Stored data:
-*-*-

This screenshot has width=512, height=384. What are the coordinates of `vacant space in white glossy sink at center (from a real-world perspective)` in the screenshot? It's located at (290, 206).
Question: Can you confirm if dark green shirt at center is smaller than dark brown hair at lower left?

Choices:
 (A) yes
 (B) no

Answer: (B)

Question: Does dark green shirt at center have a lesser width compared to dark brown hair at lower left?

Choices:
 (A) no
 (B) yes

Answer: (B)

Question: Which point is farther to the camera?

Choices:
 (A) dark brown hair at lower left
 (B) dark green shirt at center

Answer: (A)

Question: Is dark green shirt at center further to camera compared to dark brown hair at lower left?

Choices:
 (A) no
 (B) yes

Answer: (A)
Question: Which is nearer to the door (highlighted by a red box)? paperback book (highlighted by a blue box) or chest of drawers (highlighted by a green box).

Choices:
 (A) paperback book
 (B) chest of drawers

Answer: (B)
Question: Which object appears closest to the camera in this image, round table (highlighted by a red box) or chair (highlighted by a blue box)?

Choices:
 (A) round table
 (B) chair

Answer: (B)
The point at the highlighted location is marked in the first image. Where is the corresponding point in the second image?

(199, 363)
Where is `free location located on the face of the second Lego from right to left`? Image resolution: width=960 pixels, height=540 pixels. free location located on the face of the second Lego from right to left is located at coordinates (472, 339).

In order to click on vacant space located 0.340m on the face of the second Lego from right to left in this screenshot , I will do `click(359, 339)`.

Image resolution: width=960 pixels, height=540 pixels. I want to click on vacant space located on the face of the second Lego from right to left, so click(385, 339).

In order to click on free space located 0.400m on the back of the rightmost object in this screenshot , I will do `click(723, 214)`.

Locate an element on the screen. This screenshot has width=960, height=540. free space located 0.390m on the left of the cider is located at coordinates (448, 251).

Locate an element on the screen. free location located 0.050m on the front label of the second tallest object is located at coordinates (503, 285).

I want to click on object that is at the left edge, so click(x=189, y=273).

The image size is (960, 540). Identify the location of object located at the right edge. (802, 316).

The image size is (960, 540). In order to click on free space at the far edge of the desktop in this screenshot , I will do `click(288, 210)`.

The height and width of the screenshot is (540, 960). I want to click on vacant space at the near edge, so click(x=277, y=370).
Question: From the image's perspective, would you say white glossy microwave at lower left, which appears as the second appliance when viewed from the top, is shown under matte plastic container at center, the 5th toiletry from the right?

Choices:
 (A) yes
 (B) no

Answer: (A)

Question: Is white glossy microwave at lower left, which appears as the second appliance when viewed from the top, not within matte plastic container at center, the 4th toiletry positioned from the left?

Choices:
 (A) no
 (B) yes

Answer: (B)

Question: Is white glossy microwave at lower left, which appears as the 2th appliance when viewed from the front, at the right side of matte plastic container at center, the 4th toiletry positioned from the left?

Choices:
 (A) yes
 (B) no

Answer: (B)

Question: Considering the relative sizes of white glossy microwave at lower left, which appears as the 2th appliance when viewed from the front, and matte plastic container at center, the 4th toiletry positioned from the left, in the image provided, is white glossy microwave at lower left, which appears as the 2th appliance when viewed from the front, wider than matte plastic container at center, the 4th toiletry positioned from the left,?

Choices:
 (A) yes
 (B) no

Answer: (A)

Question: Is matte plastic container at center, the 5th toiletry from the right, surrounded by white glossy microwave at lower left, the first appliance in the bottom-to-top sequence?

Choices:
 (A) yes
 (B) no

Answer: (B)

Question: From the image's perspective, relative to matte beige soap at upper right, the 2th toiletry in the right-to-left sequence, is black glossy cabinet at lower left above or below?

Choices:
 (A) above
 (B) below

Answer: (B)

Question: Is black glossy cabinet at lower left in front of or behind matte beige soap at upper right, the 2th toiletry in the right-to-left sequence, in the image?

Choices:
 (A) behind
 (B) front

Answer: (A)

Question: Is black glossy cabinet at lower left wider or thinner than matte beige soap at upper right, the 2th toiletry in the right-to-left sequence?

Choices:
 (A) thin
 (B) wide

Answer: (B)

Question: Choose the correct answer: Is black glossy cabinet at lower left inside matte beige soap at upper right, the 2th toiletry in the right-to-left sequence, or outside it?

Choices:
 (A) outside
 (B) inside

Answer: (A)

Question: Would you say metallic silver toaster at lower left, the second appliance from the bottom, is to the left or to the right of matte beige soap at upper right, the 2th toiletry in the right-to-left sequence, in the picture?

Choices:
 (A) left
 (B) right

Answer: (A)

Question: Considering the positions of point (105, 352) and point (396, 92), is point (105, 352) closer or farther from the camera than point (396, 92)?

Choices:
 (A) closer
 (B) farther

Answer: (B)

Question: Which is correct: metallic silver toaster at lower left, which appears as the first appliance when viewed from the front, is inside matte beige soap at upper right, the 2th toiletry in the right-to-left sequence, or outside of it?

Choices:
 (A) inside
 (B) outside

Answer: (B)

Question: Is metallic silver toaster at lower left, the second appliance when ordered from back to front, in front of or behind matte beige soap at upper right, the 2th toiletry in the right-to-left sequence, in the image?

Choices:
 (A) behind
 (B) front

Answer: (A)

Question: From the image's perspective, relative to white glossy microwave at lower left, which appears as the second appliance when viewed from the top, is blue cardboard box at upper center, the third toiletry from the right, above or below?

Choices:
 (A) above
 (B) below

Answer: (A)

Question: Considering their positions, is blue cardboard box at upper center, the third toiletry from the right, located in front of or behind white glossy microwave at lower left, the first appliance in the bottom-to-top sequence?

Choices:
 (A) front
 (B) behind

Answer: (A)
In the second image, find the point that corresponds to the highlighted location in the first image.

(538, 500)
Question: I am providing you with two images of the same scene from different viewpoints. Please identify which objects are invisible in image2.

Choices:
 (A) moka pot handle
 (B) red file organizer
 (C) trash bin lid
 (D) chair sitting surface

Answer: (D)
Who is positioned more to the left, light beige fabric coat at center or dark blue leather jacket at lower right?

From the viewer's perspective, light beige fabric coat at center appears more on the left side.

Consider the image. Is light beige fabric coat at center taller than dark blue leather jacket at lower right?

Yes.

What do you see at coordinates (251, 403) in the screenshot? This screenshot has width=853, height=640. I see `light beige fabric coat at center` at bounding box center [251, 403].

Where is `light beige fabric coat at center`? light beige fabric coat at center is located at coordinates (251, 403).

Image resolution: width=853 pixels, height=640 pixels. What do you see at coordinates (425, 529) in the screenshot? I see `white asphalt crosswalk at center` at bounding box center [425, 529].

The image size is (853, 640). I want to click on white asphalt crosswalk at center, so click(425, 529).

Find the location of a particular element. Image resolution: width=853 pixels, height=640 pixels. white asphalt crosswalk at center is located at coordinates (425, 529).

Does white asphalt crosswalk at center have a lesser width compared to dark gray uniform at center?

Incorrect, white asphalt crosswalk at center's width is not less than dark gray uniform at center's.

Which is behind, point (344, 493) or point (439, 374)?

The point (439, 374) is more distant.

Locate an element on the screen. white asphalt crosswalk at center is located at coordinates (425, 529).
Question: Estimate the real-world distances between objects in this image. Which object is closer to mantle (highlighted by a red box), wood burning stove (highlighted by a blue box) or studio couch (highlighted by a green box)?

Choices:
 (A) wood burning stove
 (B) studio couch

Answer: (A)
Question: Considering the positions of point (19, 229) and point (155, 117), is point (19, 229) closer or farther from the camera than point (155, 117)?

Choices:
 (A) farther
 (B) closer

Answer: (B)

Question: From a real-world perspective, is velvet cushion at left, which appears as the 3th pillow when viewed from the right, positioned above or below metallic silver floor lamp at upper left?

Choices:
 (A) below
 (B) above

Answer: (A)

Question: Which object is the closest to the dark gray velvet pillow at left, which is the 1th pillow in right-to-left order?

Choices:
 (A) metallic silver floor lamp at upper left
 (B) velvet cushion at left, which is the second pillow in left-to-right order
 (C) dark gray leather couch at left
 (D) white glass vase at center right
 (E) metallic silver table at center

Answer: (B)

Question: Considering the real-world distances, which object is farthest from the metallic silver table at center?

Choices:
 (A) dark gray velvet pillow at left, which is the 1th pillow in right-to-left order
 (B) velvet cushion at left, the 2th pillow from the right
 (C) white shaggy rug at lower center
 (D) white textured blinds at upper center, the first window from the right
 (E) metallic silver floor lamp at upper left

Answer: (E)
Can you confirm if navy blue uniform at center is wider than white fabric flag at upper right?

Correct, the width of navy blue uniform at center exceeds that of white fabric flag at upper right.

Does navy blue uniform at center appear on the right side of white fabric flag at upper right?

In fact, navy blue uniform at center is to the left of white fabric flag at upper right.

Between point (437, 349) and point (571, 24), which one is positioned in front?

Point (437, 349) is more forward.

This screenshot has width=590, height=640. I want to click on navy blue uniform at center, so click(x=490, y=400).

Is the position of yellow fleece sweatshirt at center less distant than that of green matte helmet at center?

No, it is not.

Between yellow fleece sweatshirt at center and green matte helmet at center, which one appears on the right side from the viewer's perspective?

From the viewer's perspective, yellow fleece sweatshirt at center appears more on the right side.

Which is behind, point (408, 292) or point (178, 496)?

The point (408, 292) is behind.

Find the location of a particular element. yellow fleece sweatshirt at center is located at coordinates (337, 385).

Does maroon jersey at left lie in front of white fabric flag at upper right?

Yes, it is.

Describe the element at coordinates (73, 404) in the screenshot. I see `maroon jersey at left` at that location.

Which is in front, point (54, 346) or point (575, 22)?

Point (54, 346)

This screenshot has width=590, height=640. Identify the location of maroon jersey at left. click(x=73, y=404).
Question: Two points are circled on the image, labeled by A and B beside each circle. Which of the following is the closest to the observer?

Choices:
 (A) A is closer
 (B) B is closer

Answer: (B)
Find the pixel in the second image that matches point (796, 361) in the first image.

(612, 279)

-*-*-

Render everything in the records from the line containing "Point (437, 349) is more forward." down to the line containing "From the viewer's perspective, yellow", both included, as a Markdown table with the columns Row and Line, leaving out blank lines.

__Answer to this task__
| Row | Line |
|---|---|
| 1 | Point (437, 349) is more forward. |
| 2 | This screenshot has width=590, height=640. I want to click on navy blue uniform at center, so click(x=490, y=400). |
| 3 | Is the position of yellow fleece sweatshirt at center less distant than that of green matte helmet at center? |
| 4 | No, it is not. |
| 5 | Between yellow fleece sweatshirt at center and green matte helmet at center, which one appears on the right side from the viewer's perspective? |
| 6 | From the viewer's perspective, yellow fleece sweatshirt at center appears more on the right side. |